The required output is the lines from the one with "LINE2 pin DO: B7 -> C13" through the end of the data, repeated verbatim, with no pictures included.

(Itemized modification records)
*** Begin section ***

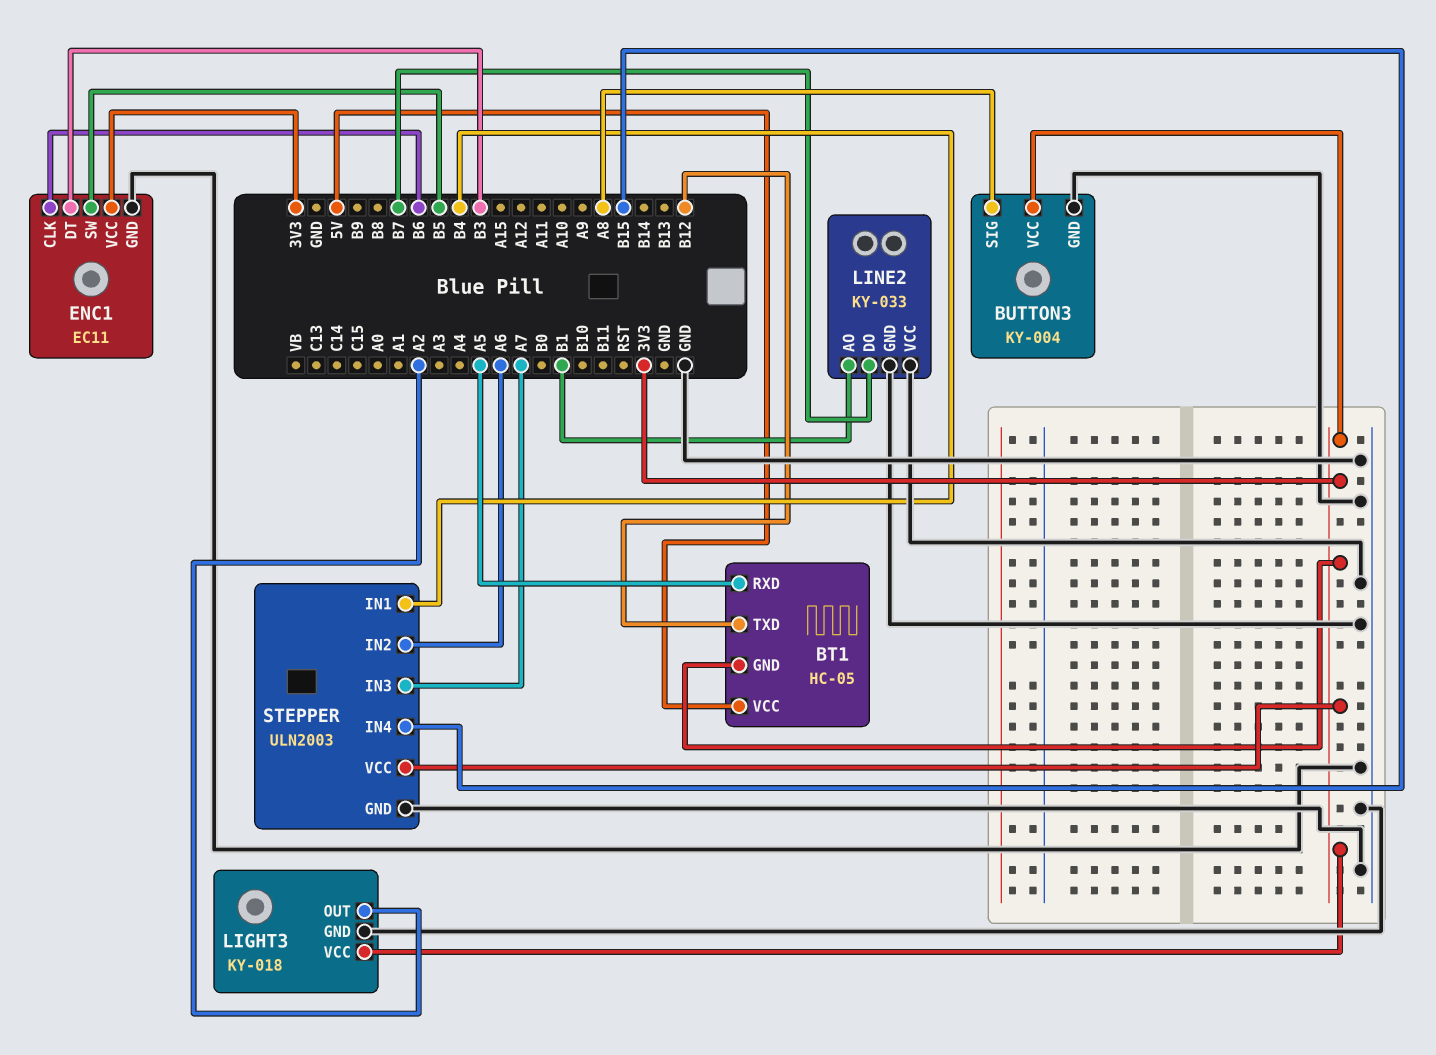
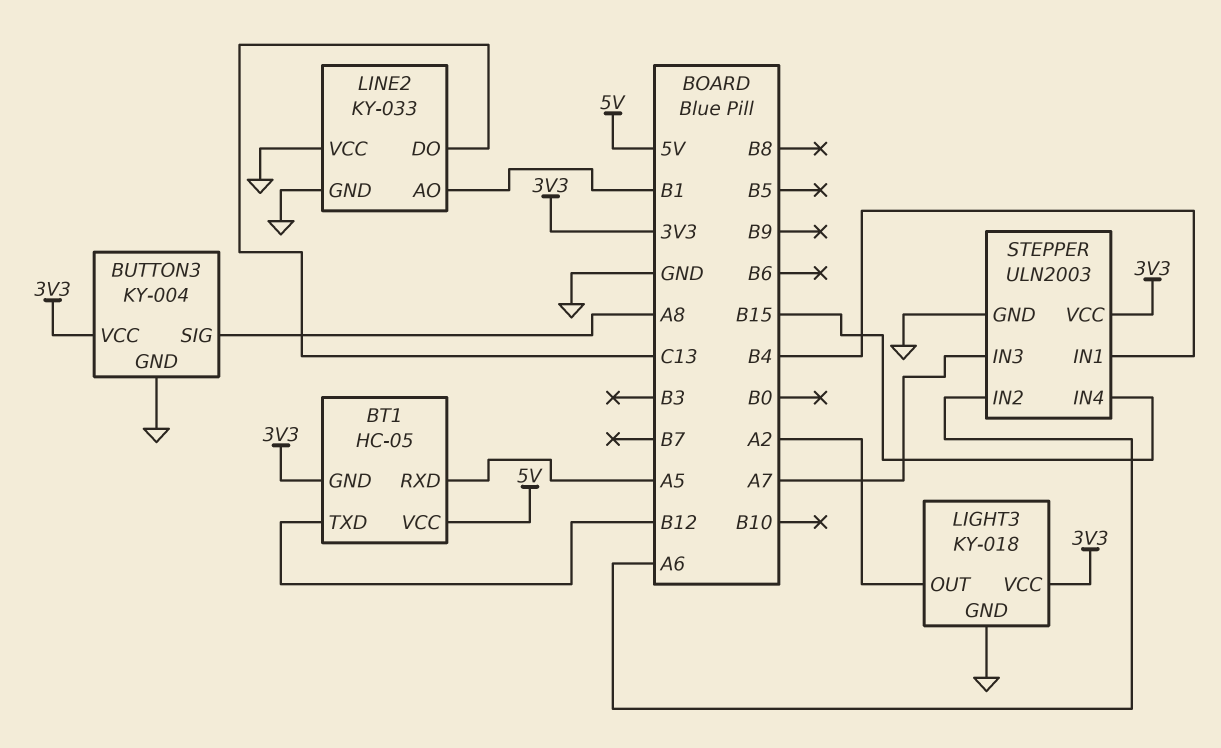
ENC1: EC11 -> none
ENC1 pin CLK: B6 -> none
ENC1 pin DT: B3 -> none
ENC1 pin GND: GND -> none
ENC1 pin SW: B5 -> none
ENC1 pin VCC: 3V3 -> none
LINE2 pin DO: B7 -> C13

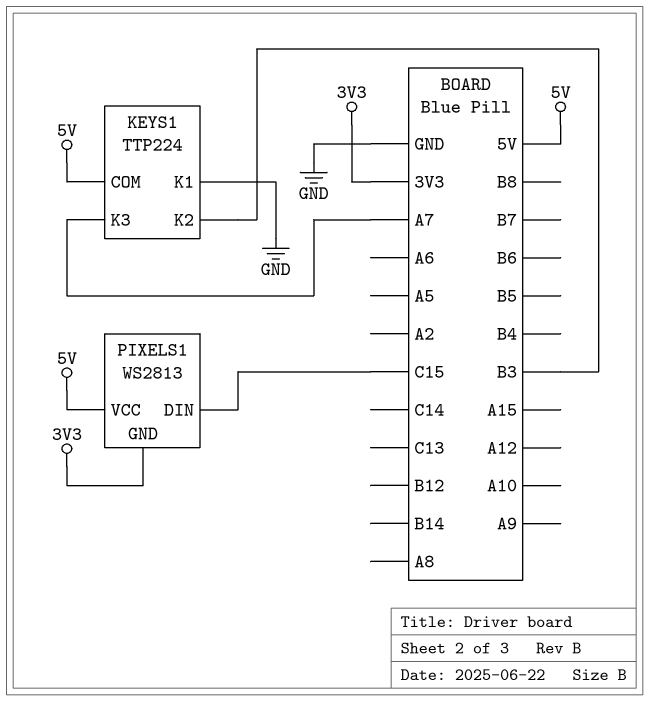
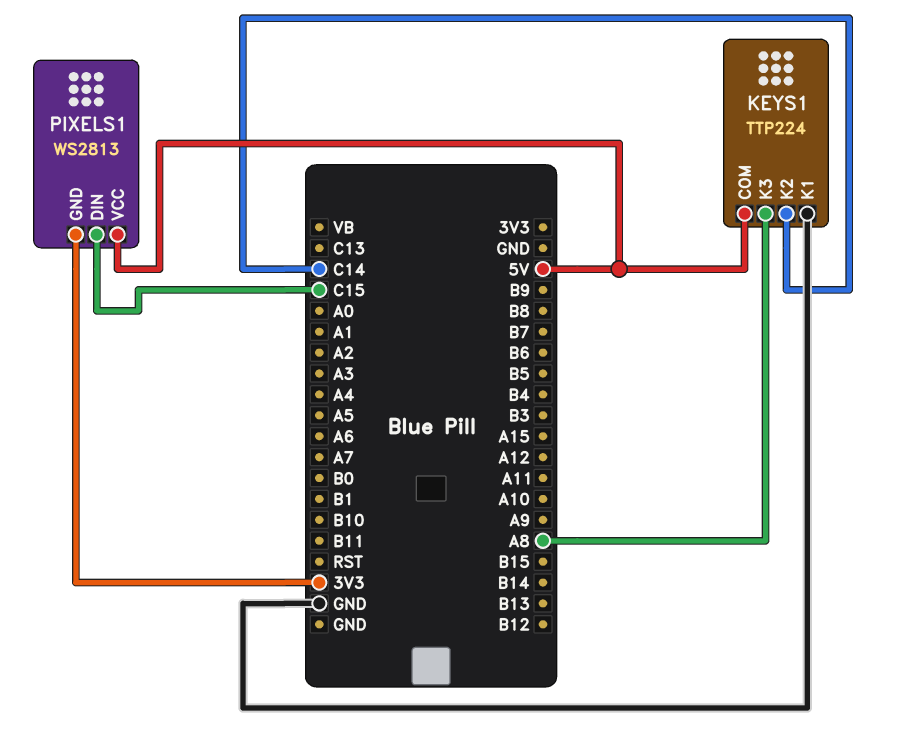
KEYS1 pin K2: B3 -> C14
KEYS1 pin K3: A7 -> A8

*** End section ***

◆ Response area:
LINE2 pin DO: B7 -> C13

KEYS1 pin K2: B3 -> C14
KEYS1 pin K3: A7 -> A8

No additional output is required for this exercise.